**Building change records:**
────────────────
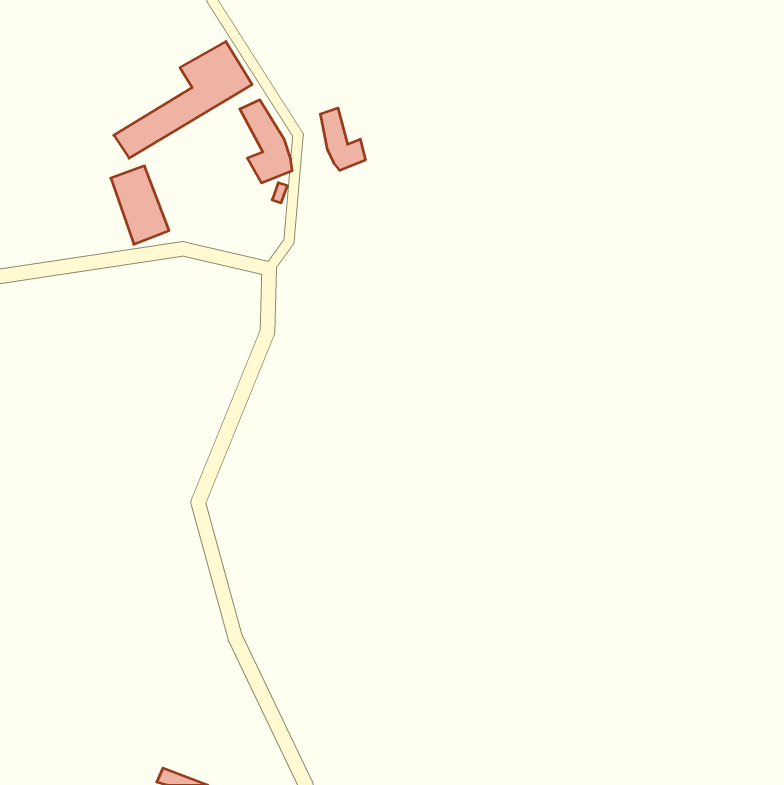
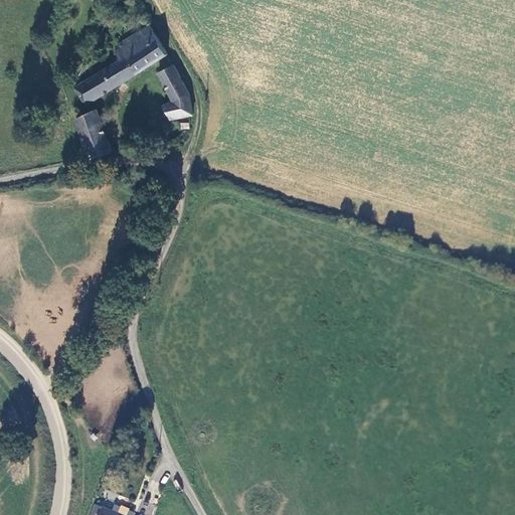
building: [320,108,365,170] -> none

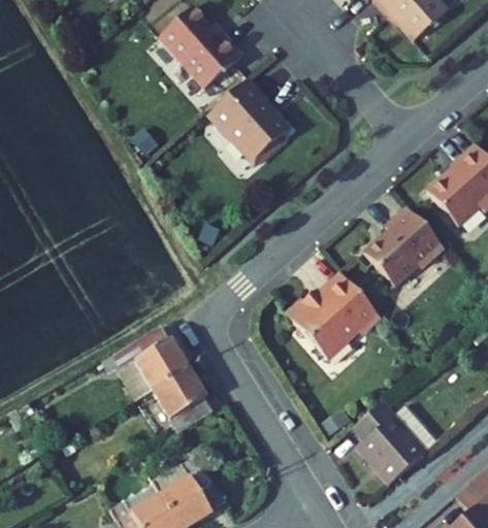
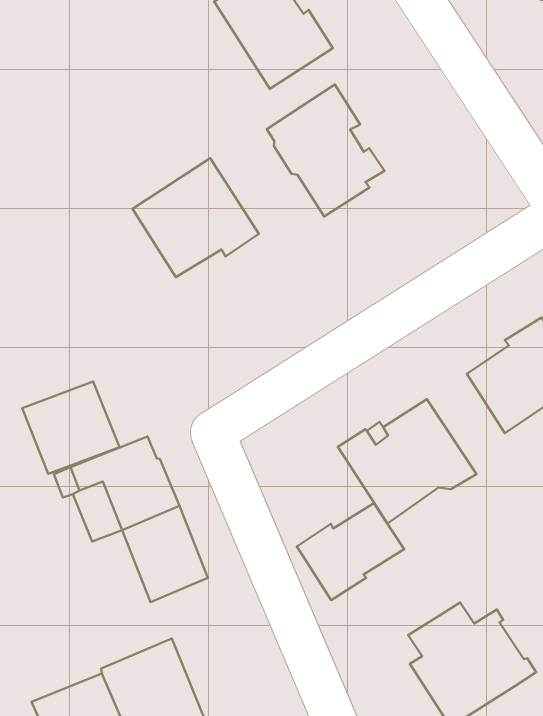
building: none -> [133,158,259,277]
building: none -> [22,381,119,474]
building: none -> [297,503,404,600]

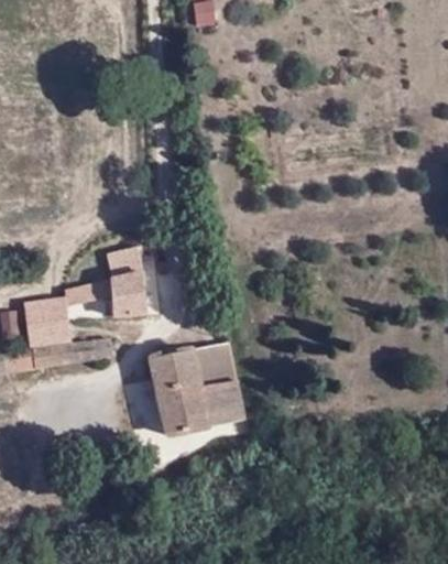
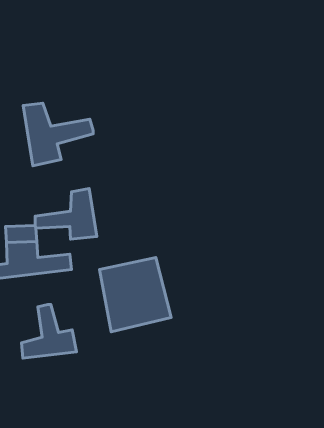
building: none -> [23,103,93,166]
building: none -> [21,304,77,358]

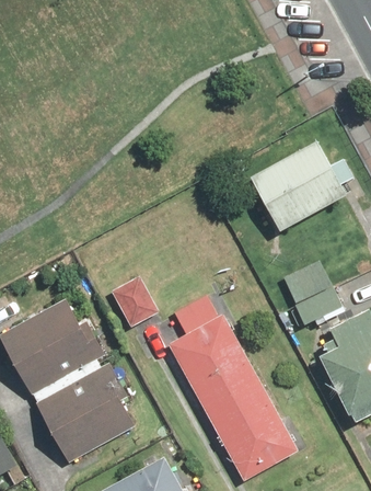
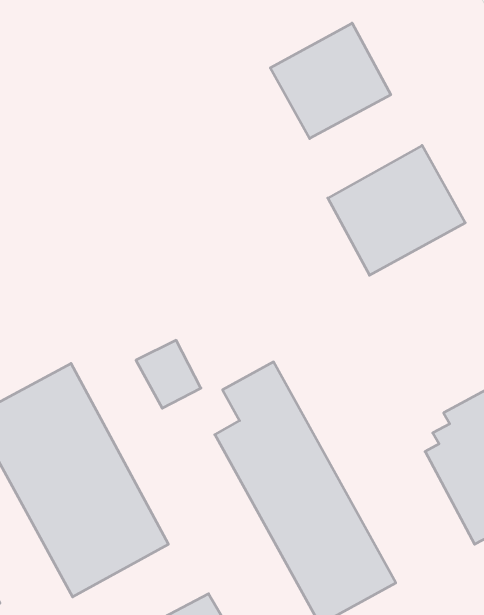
building: none -> [270,23,391,139]
building: [285,263,343,324] -> none

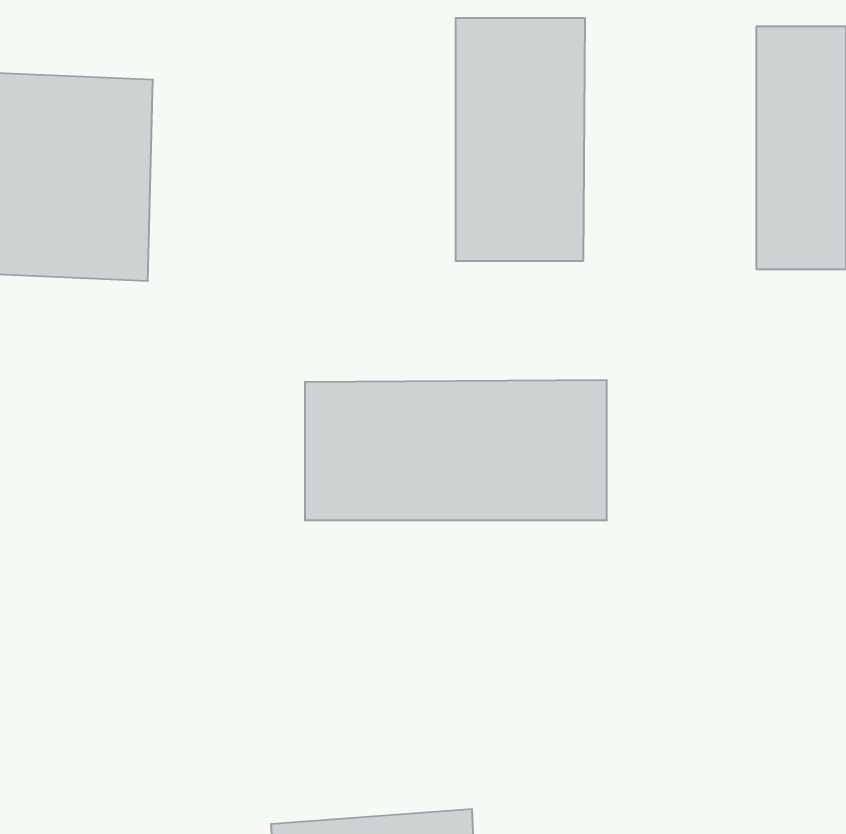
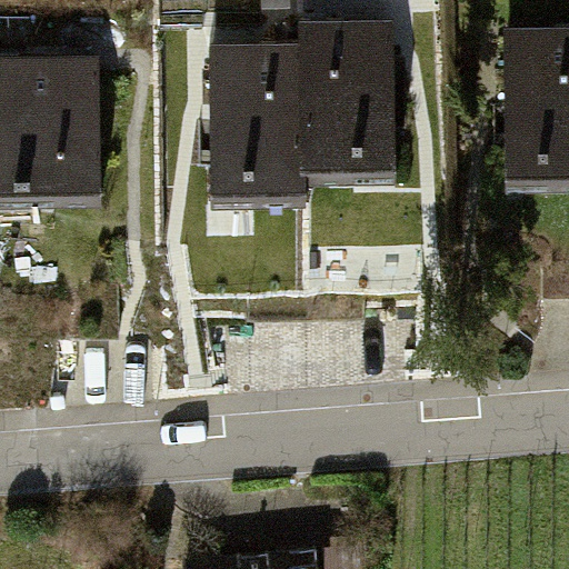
building: none -> [216,42,305,200]
building: [305,380,607,521] -> none

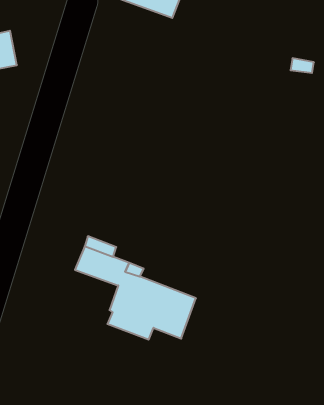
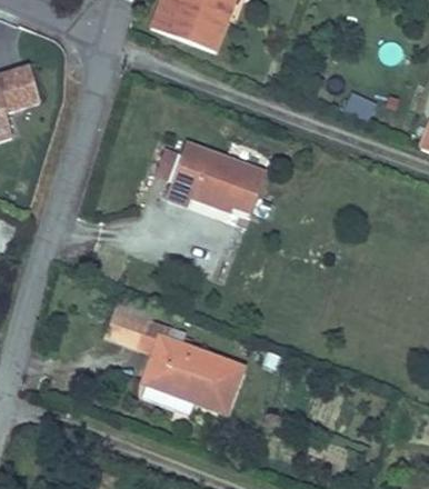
building: none -> [164,141,265,212]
────────────────
**Exercise objective:** From the first line to the last, retype the data exactly, without images.

**Task answer:**
building: [320,108,365,170] -> none

building: none -> [133,158,259,277]
building: none -> [22,381,119,474]
building: none -> [297,503,404,600]

building: none -> [23,103,93,166]
building: none -> [21,304,77,358]

building: none -> [270,23,391,139]
building: [285,263,343,324] -> none

building: none -> [216,42,305,200]
building: [305,380,607,521] -> none

building: none -> [164,141,265,212]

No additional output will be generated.